(RECORDED DATA Opens)

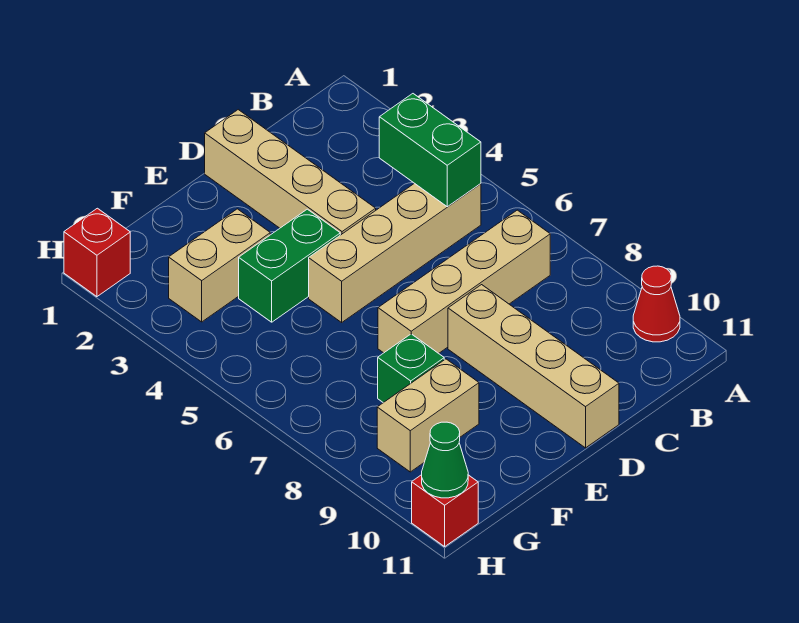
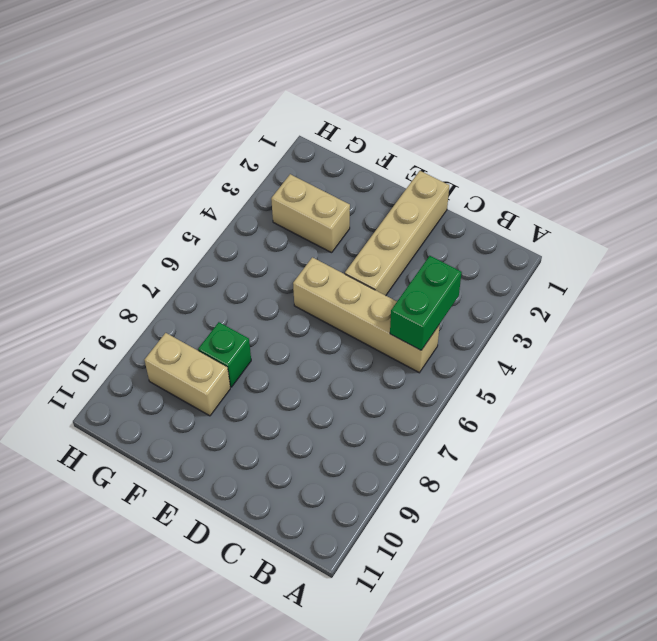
none -> red cone A10 level 1
none -> tan brick B7:E7 level 1
none -> tan brick D8:D11 level 1

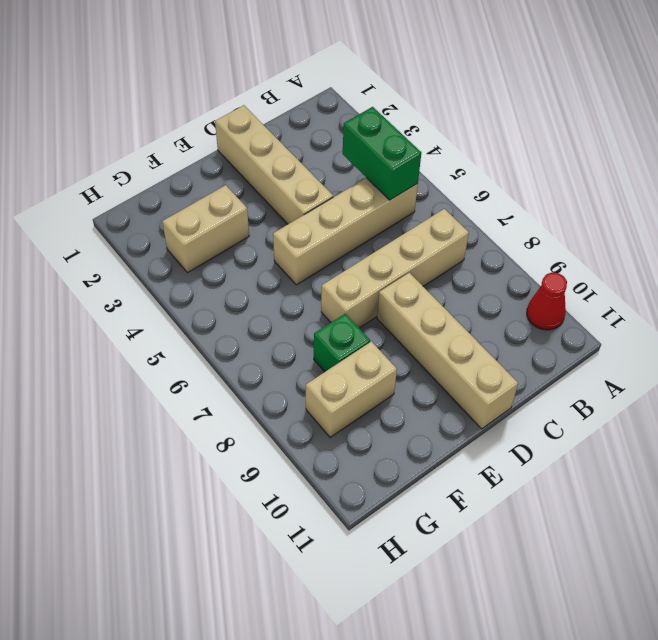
none -> green brick E4:F4 level 1
none -> red brick H1 level 1
none -> red brick H11 level 1

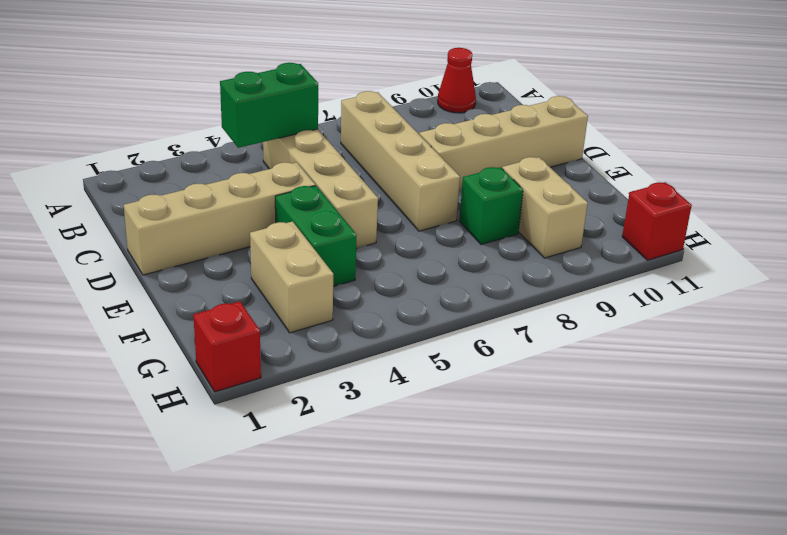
none -> green cone H11 level 2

(RECORDED DATA Closes)

§ **WHAT THIS TASK INVOLVES**: The reply should repeat the data in full, exactly as given, and contain no pictures.

§ **YOUR RESPONSE**:
none -> red cone A10 level 1
none -> tan brick B7:E7 level 1
none -> tan brick D8:D11 level 1

none -> green brick E4:F4 level 1
none -> red brick H1 level 1
none -> red brick H11 level 1

none -> green cone H11 level 2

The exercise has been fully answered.